▶ _Exercise_: The line containing "moved | turquoise" marks the start. Restate it and every following line through the end of the records exactly, and nothing else, leaving out the pictures.

Spatial object tracking data
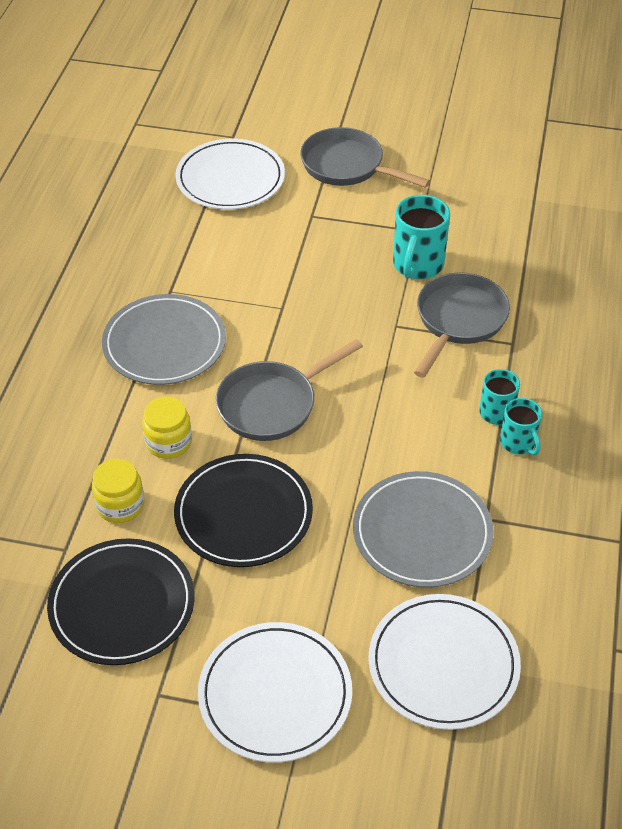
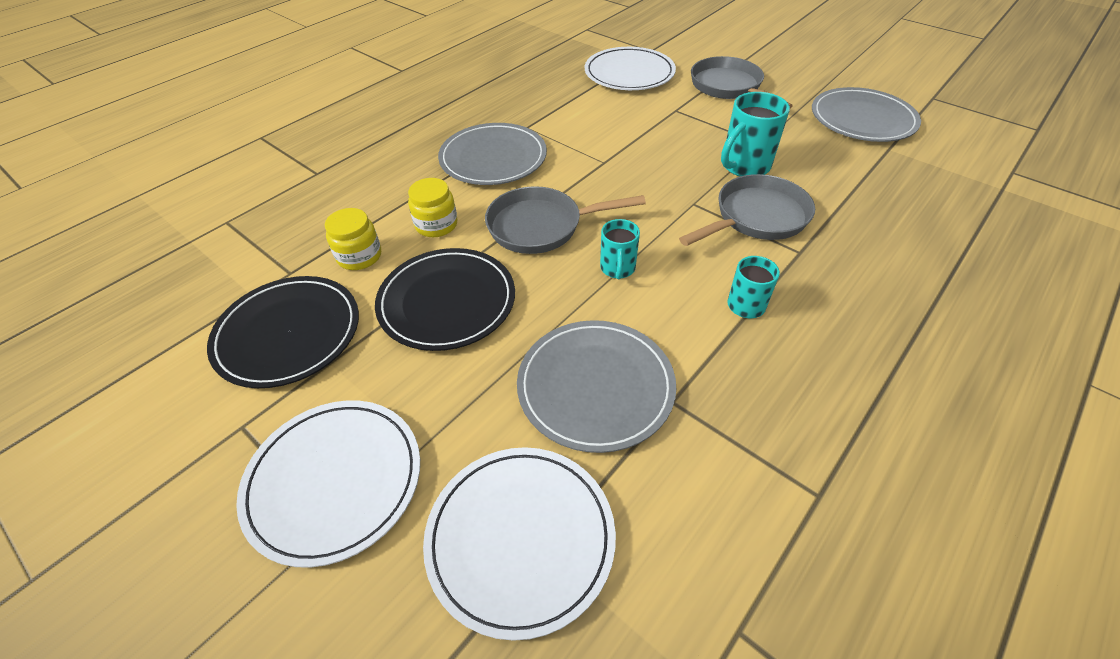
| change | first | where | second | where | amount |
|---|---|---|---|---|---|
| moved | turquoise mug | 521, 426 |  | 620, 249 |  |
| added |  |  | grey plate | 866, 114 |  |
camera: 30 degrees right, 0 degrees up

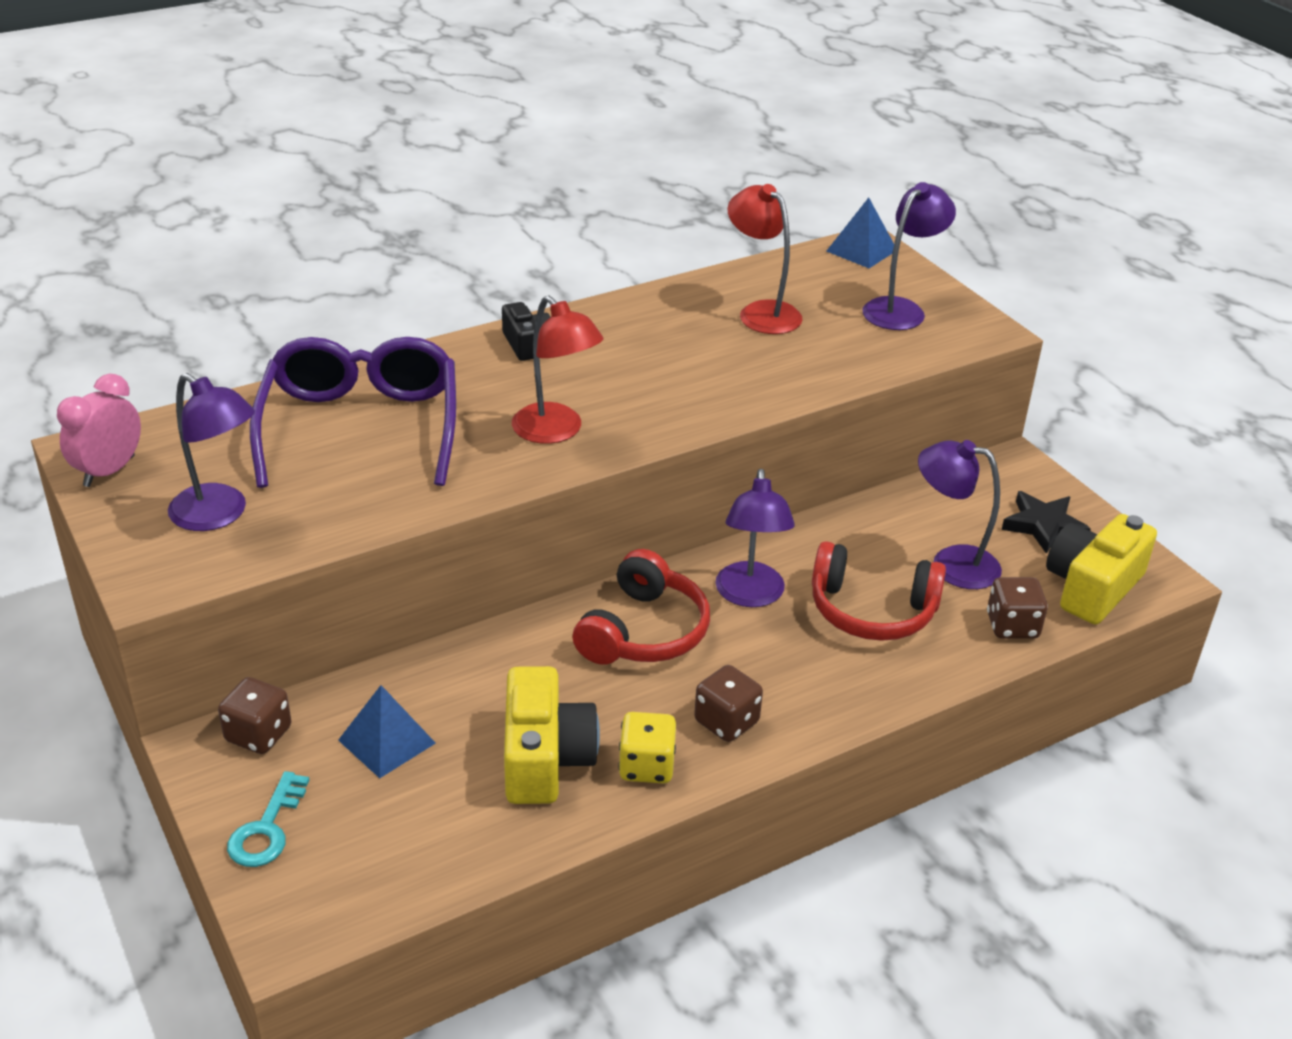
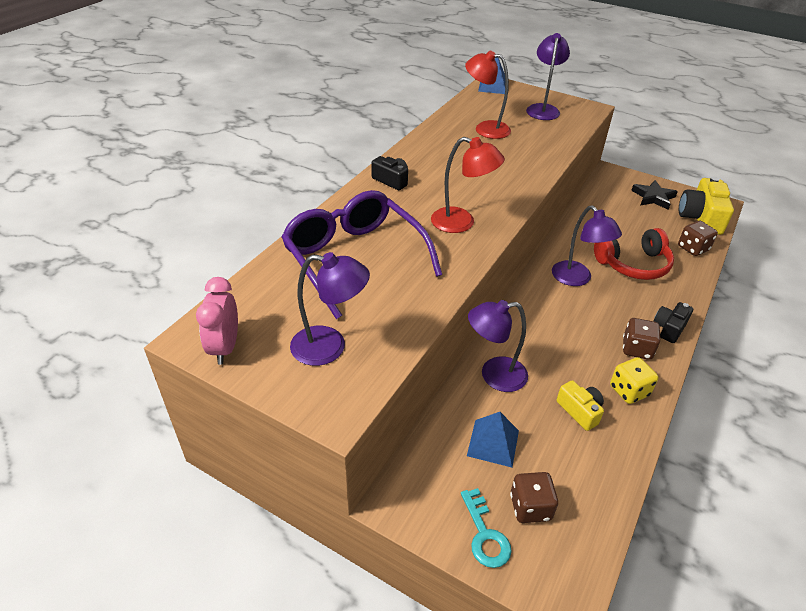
| change | first | where | second | where | amount |
|---|---|---|---|---|---|
| moved | brown dice | 254, 715 |  | 534, 497 |  |
| resized | yellow camera | 552, 735 |  | 580, 405 | x0.58 |
| removed | red headphones | 641, 607 |  |  |  |
| moved | purple lamp | 960, 514 |  | 498, 346 |  |
| added |  |  | black camera | 673, 322 |  |
camera: 30 degrees left, 5 degrees up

▶ _Answer section_:
| moved | turquoise mug | 521, 426 |  | 620, 249 |  |
| added |  |  | grey plate | 866, 114 |  |
camera: 30 degrees right, 0 degrees up

| change | first | where | second | where | amount |
|---|---|---|---|---|---|
| moved | brown dice | 254, 715 |  | 534, 497 |  |
| resized | yellow camera | 552, 735 |  | 580, 405 | x0.58 |
| removed | red headphones | 641, 607 |  |  |  |
| moved | purple lamp | 960, 514 |  | 498, 346 |  |
| added |  |  | black camera | 673, 322 |  |
camera: 30 degrees left, 5 degrees up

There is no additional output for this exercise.